---------- EXTRACTED MATERIAL

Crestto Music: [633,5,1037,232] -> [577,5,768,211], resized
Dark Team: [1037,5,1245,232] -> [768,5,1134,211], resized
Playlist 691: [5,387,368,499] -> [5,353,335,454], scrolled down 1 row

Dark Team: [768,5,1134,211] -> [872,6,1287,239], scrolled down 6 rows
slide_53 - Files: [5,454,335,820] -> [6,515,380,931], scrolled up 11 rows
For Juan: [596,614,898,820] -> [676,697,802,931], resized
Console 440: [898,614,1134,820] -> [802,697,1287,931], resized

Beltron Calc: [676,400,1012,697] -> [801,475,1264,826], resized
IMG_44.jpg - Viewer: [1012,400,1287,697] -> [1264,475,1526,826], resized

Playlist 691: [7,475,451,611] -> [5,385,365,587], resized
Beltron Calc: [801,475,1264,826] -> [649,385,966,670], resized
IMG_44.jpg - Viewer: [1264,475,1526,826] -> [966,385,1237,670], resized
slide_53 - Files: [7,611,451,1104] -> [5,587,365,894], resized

--------------------
---------- EXTRACTED MATERIAL

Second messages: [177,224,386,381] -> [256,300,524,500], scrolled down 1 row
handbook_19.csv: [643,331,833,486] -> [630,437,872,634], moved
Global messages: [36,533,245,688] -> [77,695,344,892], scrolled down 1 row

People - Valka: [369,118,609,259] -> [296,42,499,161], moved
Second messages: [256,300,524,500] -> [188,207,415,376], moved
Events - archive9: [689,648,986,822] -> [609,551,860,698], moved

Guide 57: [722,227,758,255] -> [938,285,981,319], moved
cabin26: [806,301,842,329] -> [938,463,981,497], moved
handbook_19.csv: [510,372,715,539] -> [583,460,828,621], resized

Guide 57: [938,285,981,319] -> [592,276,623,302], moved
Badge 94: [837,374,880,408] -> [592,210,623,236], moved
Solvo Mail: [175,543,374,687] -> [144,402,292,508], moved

--------------------

◆ **TASK INSTRUCTIONS**
Could you reproduce, exactly, every line above from the line with "Crestto Music: [633,5,1037,232]" to the line with "slide_53 - Files: [7,611,451,1104]", and no other line? Both ends count.

◆ **SOLUTION**
Crestto Music: [633,5,1037,232] -> [577,5,768,211], resized
Dark Team: [1037,5,1245,232] -> [768,5,1134,211], resized
Playlist 691: [5,387,368,499] -> [5,353,335,454], scrolled down 1 row

Dark Team: [768,5,1134,211] -> [872,6,1287,239], scrolled down 6 rows
slide_53 - Files: [5,454,335,820] -> [6,515,380,931], scrolled up 11 rows
For Juan: [596,614,898,820] -> [676,697,802,931], resized
Console 440: [898,614,1134,820] -> [802,697,1287,931], resized

Beltron Calc: [676,400,1012,697] -> [801,475,1264,826], resized
IMG_44.jpg - Viewer: [1012,400,1287,697] -> [1264,475,1526,826], resized

Playlist 691: [7,475,451,611] -> [5,385,365,587], resized
Beltron Calc: [801,475,1264,826] -> [649,385,966,670], resized
IMG_44.jpg - Viewer: [1264,475,1526,826] -> [966,385,1237,670], resized
slide_53 - Files: [7,611,451,1104] -> [5,587,365,894], resized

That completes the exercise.